* _What is being asked_: In the data below, which lines contain "white"? List them by copying each one.

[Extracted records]

+--

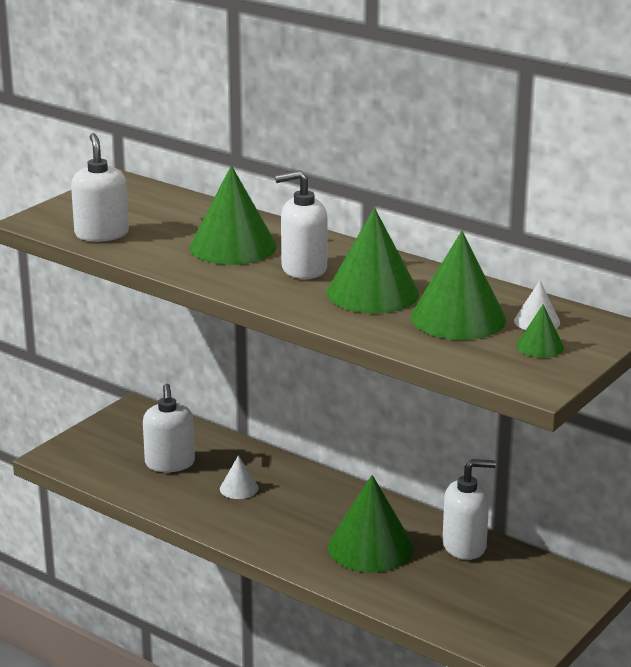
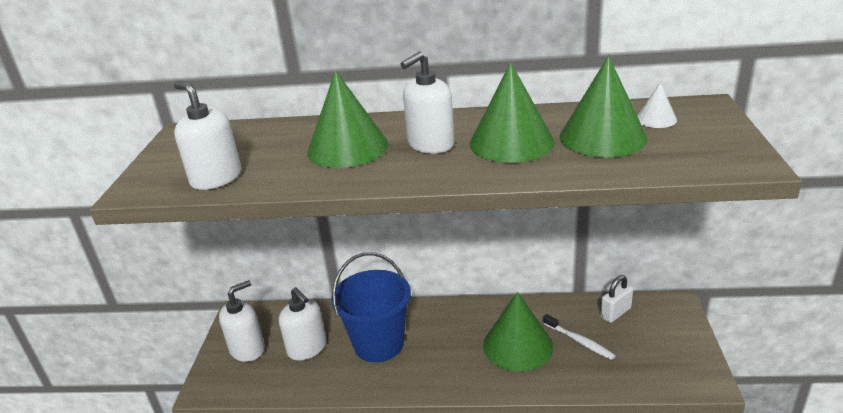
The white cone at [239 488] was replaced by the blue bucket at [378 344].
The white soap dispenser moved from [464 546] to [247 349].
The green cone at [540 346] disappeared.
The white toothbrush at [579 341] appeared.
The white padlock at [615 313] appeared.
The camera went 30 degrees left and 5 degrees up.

+--

* _Exercise response_:
The white cone at [239 488] was replaced by the blue bucket at [378 344].
The white soap dispenser moved from [464 546] to [247 349].
The white toothbrush at [579 341] appeared.
The white padlock at [615 313] appeared.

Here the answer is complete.